• _WHAT IS NEEDED_:
Gather each line containing the string "spool" from these entries.

--*--

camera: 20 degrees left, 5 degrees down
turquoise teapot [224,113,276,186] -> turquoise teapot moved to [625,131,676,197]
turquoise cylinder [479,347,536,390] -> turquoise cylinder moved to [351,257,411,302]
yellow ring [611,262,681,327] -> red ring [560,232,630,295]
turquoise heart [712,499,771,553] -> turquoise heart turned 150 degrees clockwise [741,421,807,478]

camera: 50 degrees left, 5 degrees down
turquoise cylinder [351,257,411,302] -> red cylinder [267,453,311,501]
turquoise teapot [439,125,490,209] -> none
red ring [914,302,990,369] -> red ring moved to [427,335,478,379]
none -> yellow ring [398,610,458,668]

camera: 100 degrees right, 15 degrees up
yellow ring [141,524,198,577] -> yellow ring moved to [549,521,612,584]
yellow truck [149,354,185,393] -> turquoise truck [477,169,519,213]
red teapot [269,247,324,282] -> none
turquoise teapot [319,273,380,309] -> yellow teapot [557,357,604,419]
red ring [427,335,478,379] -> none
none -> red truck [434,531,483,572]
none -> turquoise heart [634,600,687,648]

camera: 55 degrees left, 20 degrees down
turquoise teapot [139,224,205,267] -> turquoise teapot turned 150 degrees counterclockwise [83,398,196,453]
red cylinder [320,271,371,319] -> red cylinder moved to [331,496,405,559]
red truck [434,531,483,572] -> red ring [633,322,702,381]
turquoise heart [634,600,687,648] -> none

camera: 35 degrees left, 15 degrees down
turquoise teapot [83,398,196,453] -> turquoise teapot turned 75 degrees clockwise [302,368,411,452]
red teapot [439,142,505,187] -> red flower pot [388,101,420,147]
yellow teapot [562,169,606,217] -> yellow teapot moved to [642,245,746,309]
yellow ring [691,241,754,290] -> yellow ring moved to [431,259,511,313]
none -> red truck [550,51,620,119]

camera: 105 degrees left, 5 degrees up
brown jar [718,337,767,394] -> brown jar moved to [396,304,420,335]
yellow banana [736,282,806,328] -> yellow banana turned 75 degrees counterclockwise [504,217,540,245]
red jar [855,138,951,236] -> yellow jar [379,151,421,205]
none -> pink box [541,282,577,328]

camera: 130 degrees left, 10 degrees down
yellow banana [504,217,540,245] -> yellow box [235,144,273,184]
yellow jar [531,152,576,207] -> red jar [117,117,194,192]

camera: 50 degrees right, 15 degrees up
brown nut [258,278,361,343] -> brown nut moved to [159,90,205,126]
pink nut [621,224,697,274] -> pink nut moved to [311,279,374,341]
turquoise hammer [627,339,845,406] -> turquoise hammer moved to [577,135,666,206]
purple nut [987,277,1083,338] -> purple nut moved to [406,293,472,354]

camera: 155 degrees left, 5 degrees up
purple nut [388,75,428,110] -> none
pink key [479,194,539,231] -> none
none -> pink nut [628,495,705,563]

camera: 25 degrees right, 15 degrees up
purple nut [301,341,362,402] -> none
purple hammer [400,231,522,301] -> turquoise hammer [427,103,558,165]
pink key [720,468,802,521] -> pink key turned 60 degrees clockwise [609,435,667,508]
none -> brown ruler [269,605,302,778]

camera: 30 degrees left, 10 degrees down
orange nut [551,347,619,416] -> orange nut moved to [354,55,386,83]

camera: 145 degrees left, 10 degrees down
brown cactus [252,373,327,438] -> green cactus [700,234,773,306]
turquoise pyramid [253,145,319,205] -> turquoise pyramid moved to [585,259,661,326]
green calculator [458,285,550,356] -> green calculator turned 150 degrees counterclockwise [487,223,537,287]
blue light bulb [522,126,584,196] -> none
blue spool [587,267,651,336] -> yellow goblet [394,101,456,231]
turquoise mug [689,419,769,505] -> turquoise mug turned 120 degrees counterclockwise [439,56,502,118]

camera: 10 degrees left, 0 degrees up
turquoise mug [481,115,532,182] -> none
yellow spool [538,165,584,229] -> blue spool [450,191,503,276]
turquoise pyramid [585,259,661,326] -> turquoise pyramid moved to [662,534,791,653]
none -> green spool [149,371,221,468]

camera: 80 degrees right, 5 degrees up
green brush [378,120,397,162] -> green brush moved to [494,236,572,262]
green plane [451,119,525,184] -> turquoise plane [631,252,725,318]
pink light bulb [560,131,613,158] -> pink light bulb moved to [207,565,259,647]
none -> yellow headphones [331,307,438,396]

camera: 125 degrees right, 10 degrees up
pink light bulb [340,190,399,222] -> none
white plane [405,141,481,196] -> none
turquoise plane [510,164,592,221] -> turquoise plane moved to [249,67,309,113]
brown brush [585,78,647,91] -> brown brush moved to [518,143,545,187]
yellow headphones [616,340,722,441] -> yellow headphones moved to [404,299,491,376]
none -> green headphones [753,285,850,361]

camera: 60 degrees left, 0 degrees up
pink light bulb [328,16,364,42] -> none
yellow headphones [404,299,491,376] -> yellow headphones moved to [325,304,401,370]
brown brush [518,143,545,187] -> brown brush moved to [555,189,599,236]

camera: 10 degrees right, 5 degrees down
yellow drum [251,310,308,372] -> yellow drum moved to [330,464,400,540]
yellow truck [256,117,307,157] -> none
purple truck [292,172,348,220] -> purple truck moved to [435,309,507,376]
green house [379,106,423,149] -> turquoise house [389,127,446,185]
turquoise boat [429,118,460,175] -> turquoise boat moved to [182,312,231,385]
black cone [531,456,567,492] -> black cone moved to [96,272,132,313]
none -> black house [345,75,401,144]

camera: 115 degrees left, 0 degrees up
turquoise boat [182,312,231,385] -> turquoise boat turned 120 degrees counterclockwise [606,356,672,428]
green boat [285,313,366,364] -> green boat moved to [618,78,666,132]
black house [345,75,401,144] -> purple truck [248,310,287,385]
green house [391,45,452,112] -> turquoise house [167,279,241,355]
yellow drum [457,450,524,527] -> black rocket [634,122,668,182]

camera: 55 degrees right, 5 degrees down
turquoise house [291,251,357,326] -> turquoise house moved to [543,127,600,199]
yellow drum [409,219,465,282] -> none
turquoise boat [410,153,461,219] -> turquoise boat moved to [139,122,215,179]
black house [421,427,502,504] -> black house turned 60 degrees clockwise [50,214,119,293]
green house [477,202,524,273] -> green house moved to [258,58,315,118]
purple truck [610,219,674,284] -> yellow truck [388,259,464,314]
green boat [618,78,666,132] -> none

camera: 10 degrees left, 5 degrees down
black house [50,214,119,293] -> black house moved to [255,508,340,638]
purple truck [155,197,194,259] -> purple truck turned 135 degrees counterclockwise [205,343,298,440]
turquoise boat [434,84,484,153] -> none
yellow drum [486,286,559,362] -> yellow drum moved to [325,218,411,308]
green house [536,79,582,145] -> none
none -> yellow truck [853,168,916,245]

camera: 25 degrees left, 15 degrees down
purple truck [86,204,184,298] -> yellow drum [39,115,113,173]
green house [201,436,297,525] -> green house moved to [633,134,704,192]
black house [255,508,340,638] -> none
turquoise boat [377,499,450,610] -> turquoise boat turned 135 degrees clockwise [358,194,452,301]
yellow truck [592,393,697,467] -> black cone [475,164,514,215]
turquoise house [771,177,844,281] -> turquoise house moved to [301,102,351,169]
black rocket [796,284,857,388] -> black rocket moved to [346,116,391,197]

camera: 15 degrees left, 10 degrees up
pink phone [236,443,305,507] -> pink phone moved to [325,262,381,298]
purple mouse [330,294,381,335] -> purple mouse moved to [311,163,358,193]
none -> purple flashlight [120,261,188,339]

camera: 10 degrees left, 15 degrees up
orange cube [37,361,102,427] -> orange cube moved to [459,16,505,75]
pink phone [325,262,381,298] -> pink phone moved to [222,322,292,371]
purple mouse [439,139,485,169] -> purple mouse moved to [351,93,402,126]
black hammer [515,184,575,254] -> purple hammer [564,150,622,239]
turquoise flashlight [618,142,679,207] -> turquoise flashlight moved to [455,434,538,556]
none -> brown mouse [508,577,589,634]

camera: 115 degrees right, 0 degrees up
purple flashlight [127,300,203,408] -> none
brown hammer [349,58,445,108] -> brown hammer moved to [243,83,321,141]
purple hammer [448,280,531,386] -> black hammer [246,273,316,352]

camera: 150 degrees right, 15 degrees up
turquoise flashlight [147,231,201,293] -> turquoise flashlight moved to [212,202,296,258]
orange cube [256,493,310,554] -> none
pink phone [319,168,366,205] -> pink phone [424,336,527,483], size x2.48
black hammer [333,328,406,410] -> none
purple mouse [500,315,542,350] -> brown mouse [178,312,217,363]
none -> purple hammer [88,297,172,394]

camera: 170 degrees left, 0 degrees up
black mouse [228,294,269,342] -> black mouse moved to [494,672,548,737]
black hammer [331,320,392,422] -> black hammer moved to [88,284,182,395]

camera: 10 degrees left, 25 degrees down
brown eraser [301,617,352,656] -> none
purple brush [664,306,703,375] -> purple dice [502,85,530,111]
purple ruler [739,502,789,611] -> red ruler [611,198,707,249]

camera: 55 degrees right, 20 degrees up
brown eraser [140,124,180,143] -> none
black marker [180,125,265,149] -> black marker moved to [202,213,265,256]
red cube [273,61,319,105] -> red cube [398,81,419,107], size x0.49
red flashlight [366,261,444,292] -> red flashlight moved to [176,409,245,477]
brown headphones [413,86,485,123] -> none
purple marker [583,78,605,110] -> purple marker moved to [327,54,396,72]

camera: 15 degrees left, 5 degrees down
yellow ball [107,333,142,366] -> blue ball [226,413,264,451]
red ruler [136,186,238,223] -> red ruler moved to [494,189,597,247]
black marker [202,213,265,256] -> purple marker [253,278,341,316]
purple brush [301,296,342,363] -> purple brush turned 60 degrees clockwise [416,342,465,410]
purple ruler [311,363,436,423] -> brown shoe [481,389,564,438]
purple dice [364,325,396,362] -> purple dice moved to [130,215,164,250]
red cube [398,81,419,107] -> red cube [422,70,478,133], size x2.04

--*--

• _SOLUTION FOR THIS EXERCISE_:
blue spool [587,267,651,336] -> yellow goblet [394,101,456,231]
yellow spool [538,165,584,229] -> blue spool [450,191,503,276]
none -> green spool [149,371,221,468]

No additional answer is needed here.